EXERCISE:
Report the count of lines below that include "spinning", without any other text.
+++ DATA BELOW
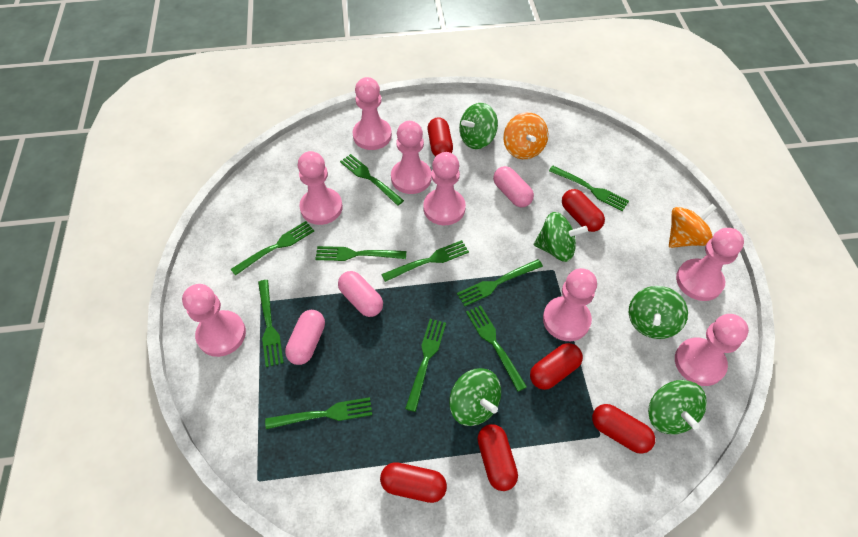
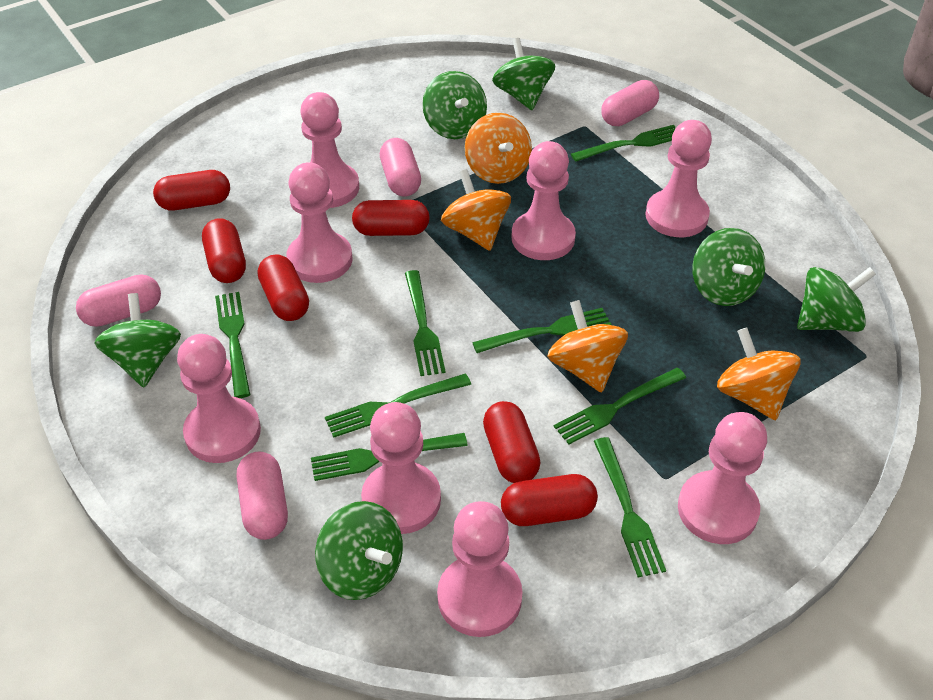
green fork: 10 -> 8
green spinning top: 5 -> 6
orange spinning top: 2 -> 4
pink capsule: 3 -> 4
++++++
FINISHED TASK:
2